Records for processing ->

....

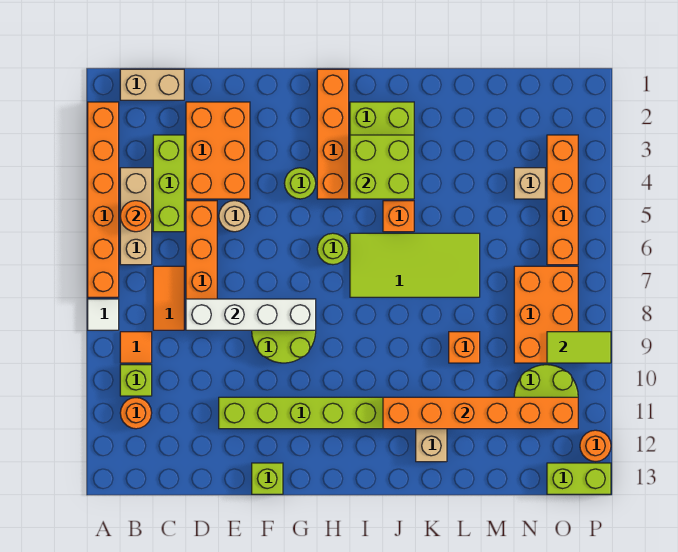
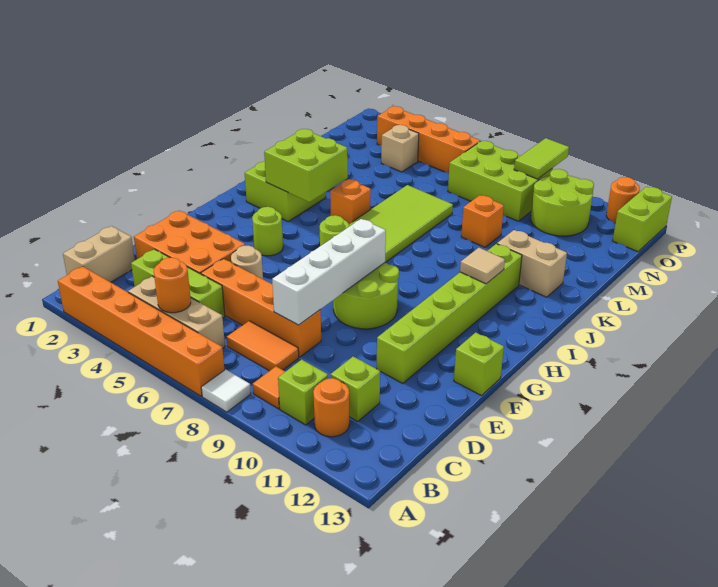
none -> lime brick C11 level 1
orange brick H1:H4 level 1 -> none
none -> tan tile I11 level 2
orange brick J11:O11 level 2 -> none
orange brick N7:O9 level 1 -> lime brick N7:O9 level 1

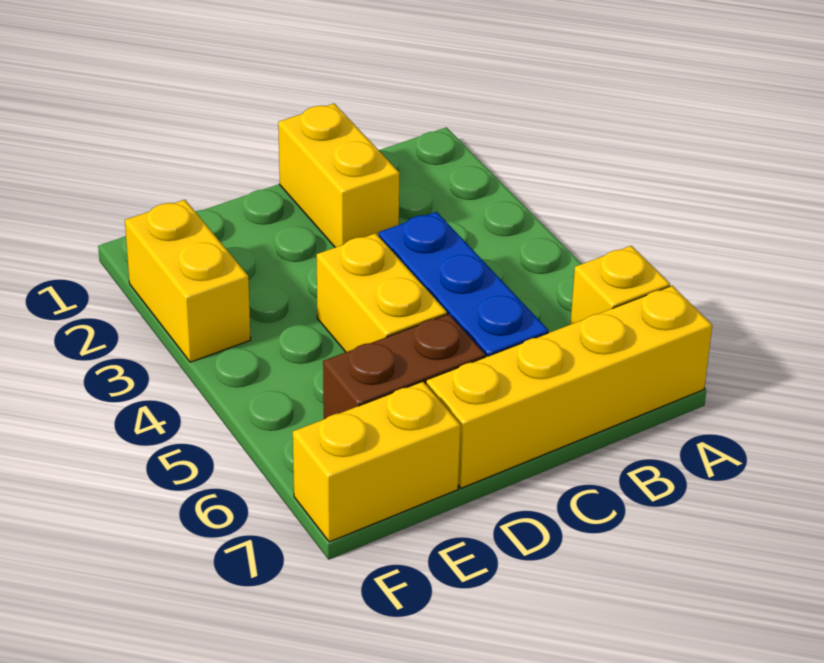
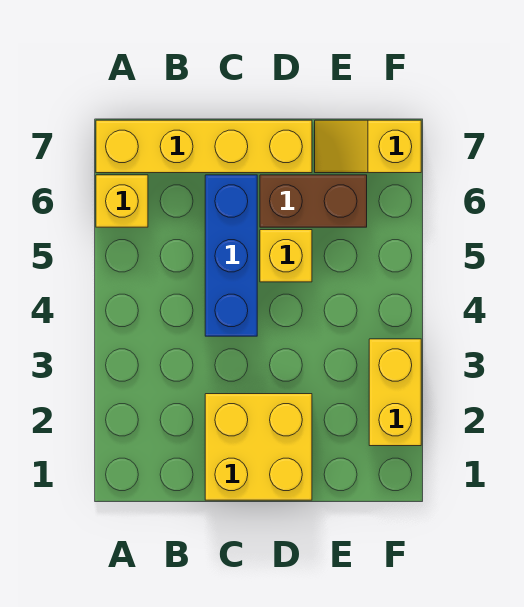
yellow brick C1:C2 level 1 -> yellow brick C1:D2 level 1
yellow brick D4:D5 level 1 -> yellow brick D5 level 1
yellow brick E7:F7 level 1 -> yellow slope E7:F7 level 1 top F

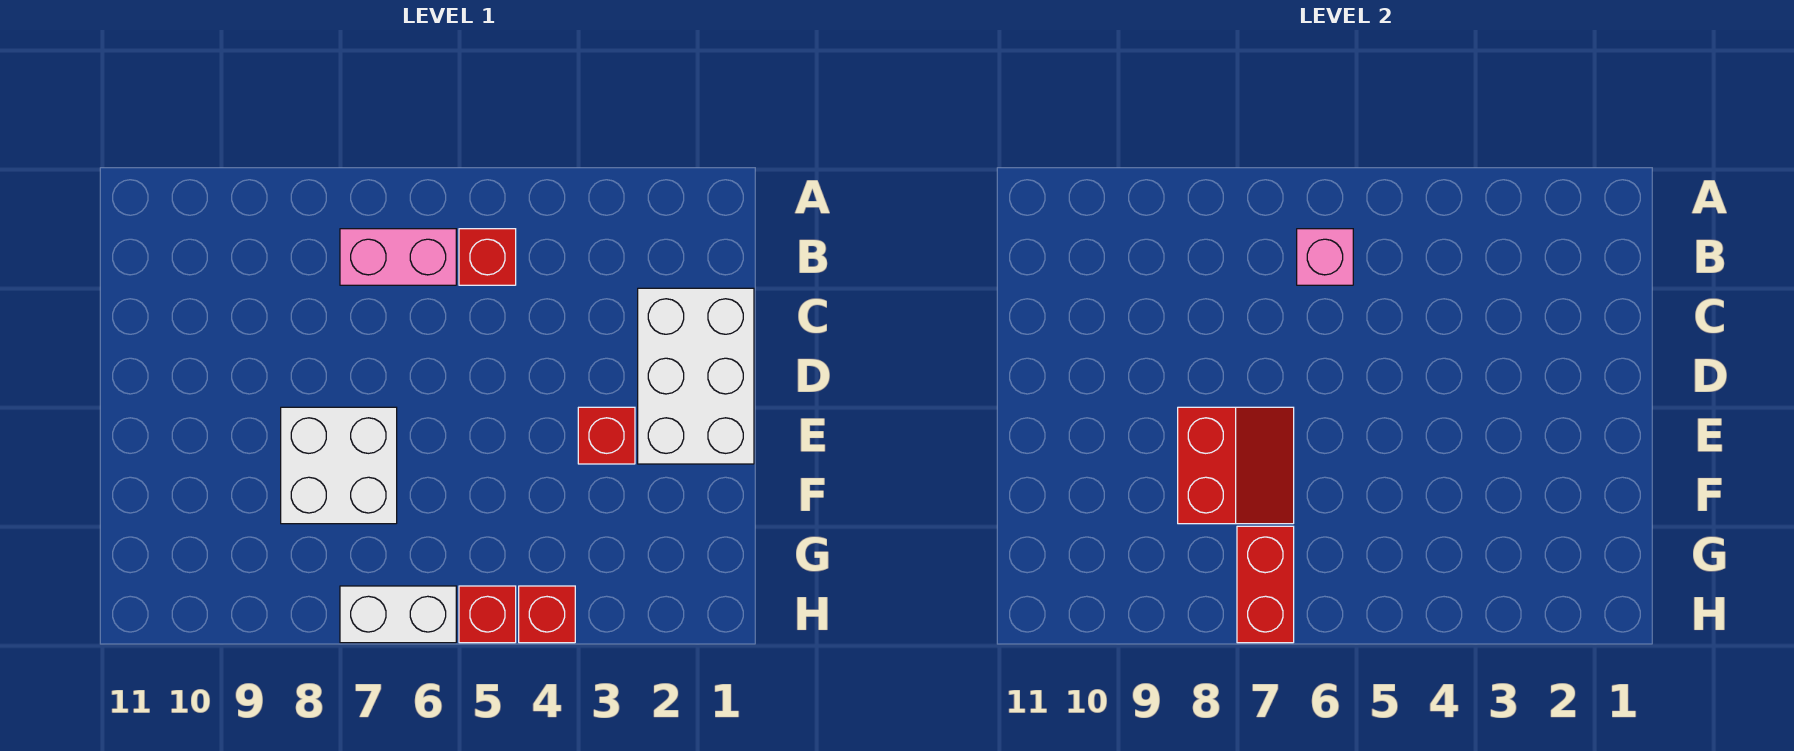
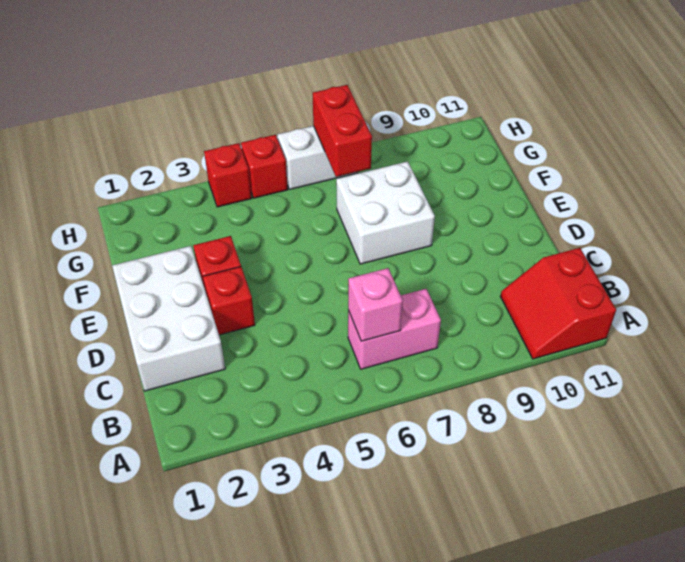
red brick B5 level 1 -> red brick D3 level 1
red slope E7:F8 level 2 top 8 -> red slope A10:B11 level 1 top 11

....

Task brief ->
Copy every record exactly, without the pictures.

Solution for this problem ->
none -> lime brick C11 level 1
orange brick H1:H4 level 1 -> none
none -> tan tile I11 level 2
orange brick J11:O11 level 2 -> none
orange brick N7:O9 level 1 -> lime brick N7:O9 level 1

yellow brick C1:C2 level 1 -> yellow brick C1:D2 level 1
yellow brick D4:D5 level 1 -> yellow brick D5 level 1
yellow brick E7:F7 level 1 -> yellow slope E7:F7 level 1 top F

red brick B5 level 1 -> red brick D3 level 1
red slope E7:F8 level 2 top 8 -> red slope A10:B11 level 1 top 11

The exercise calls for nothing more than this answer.